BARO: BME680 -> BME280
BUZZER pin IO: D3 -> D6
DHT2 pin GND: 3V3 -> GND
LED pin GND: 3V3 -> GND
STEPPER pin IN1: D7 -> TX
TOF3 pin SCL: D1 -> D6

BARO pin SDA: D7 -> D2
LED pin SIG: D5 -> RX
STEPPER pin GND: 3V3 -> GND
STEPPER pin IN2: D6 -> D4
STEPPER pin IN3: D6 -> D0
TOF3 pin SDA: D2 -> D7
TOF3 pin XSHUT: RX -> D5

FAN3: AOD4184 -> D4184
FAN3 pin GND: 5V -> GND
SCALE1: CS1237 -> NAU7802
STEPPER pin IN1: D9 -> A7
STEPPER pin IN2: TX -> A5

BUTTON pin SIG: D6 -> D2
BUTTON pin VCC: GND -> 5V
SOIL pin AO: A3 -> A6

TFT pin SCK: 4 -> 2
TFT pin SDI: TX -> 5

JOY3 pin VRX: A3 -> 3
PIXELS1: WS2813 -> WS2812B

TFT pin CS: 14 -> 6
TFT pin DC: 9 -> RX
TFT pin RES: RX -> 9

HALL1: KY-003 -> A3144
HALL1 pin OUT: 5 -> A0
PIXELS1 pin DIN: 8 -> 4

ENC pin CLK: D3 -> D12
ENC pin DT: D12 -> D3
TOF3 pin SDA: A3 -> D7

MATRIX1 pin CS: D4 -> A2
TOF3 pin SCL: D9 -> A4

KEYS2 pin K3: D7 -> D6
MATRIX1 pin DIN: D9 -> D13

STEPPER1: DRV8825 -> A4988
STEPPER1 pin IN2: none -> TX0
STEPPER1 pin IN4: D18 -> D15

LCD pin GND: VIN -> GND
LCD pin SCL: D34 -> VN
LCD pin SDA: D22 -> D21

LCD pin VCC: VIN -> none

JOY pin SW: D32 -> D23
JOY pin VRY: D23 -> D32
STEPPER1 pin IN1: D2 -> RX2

____

**Task statement**
Starting at the line that contains "TFT pin SDI: TX -> 5" and stopping after the line that contains "STEPPER1 pin IN4: D18 -> D15", write out every line exactly as it appears above, and no other line.

**Response**
TFT pin SDI: TX -> 5

JOY3 pin VRX: A3 -> 3
PIXELS1: WS2813 -> WS2812B

TFT pin CS: 14 -> 6
TFT pin DC: 9 -> RX
TFT pin RES: RX -> 9

HALL1: KY-003 -> A3144
HALL1 pin OUT: 5 -> A0
PIXELS1 pin DIN: 8 -> 4

ENC pin CLK: D3 -> D12
ENC pin DT: D12 -> D3
TOF3 pin SDA: A3 -> D7

MATRIX1 pin CS: D4 -> A2
TOF3 pin SCL: D9 -> A4

KEYS2 pin K3: D7 -> D6
MATRIX1 pin DIN: D9 -> D13

STEPPER1: DRV8825 -> A4988
STEPPER1 pin IN2: none -> TX0
STEPPER1 pin IN4: D18 -> D15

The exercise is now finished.